» **MATERIAL SUPPLIED**:
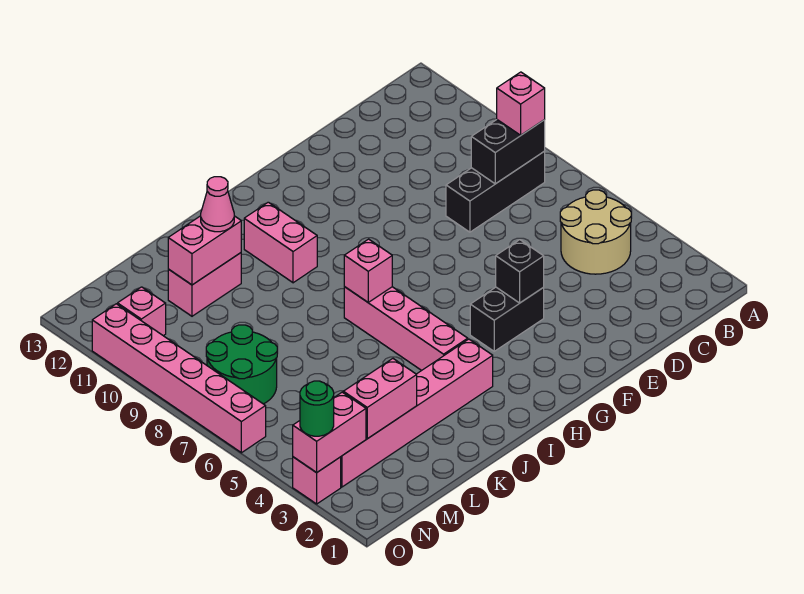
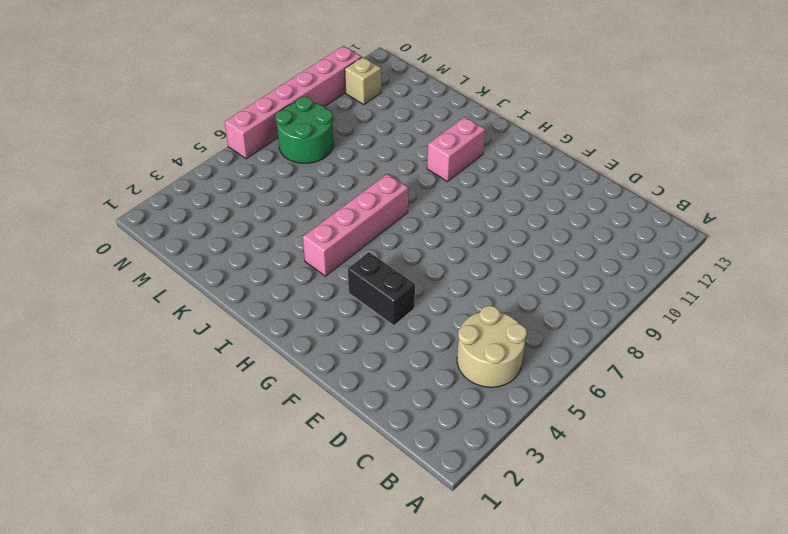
tan brick N11 level 1 -> pink brick N11 level 1
none -> black brick B8:D8 level 1
none -> pink brick I3:N3 level 1
none -> pink brick K11:L11 level 1

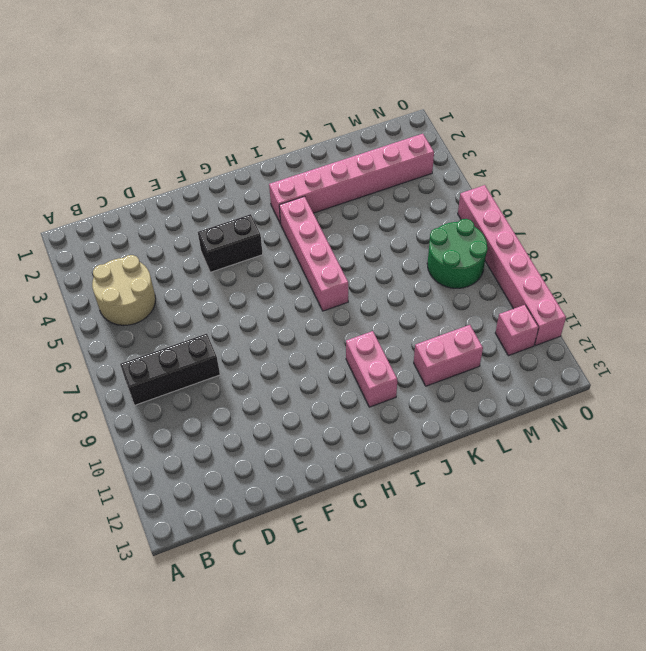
none -> pink brick O3 level 1
none -> black brick B8:C8 level 2
none -> black brick F4 level 2

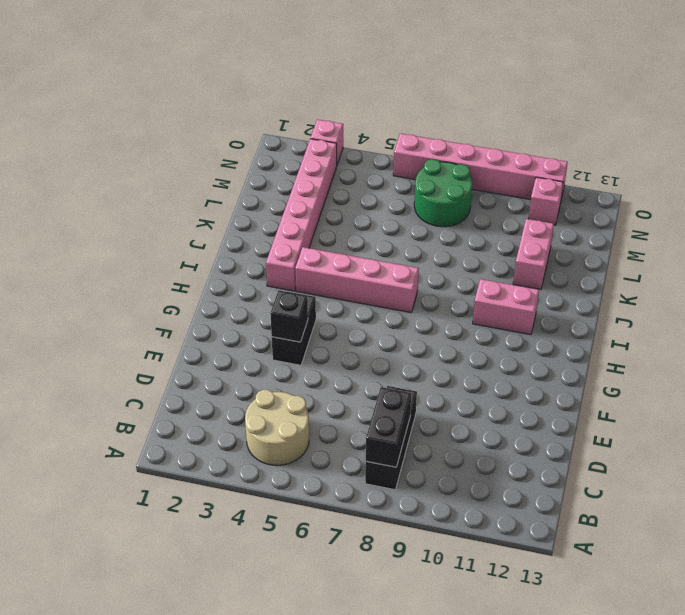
none -> pink brick I7 level 2
none -> pink brick K11:L11 level 2
none -> pink brick L3:M3 level 2

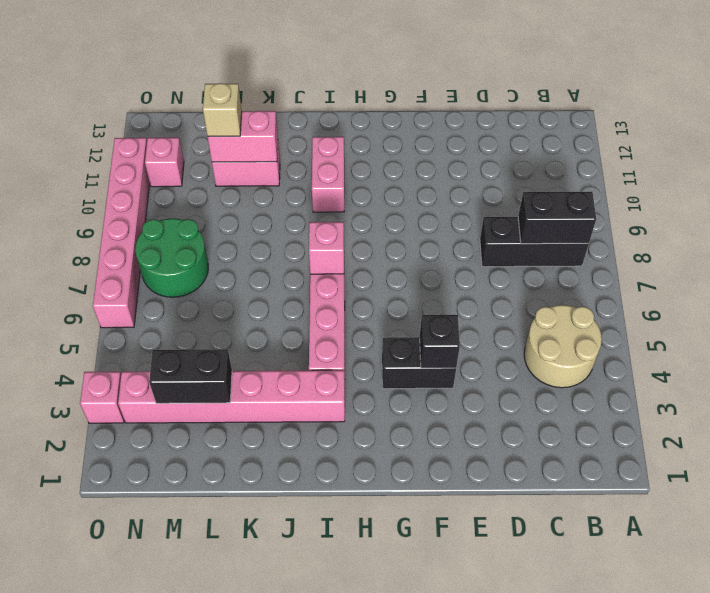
black brick L3:M3 level 2 -> pink brick L3:M3 level 2
tan brick L11 level 3 -> none
none -> pink brick N3:O3 level 2
none -> pink brick B8 level 3
none -> pink cone K11 level 3

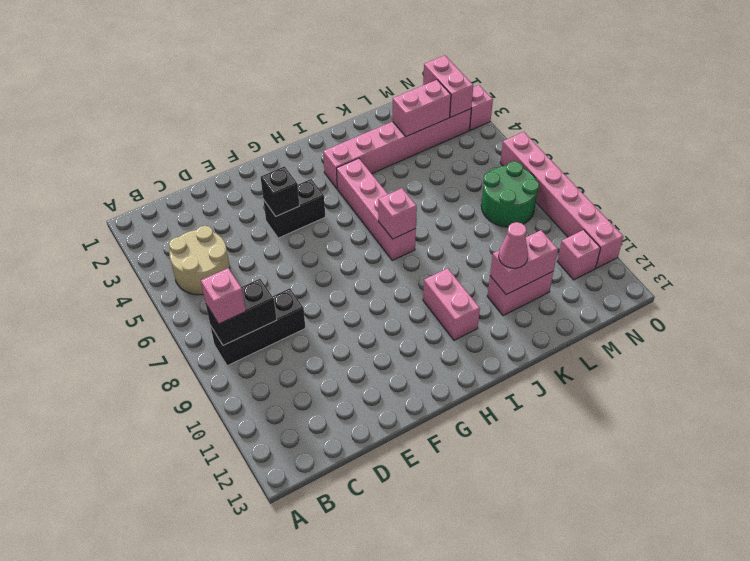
pink brick N2:N3 level 2 -> pink brick N3:O3 level 2
none -> green round brick O3 level 3

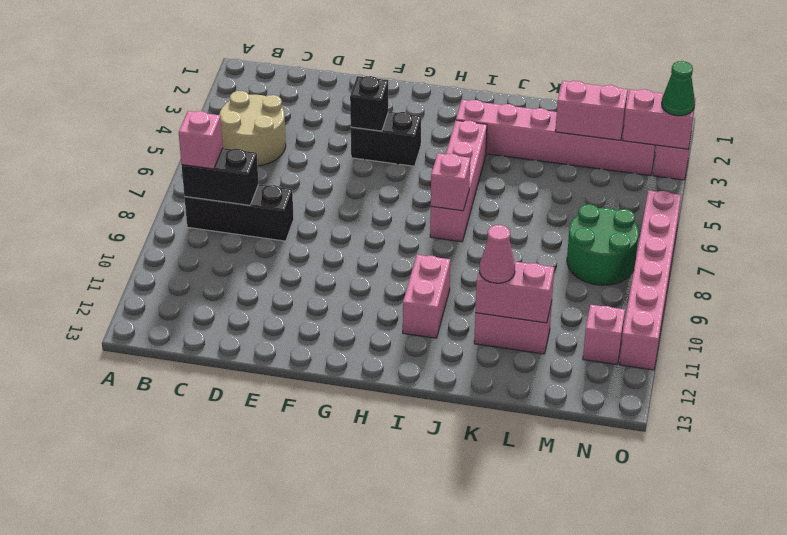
green cone O3 level 3 -> green round brick O3 level 3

» **HOW TO COMPLETE THIS TASK**:
Report all lines in the records that include the string "cone".

» **WRITTEN REPLY**:
none -> pink cone K11 level 3
green cone O3 level 3 -> green round brick O3 level 3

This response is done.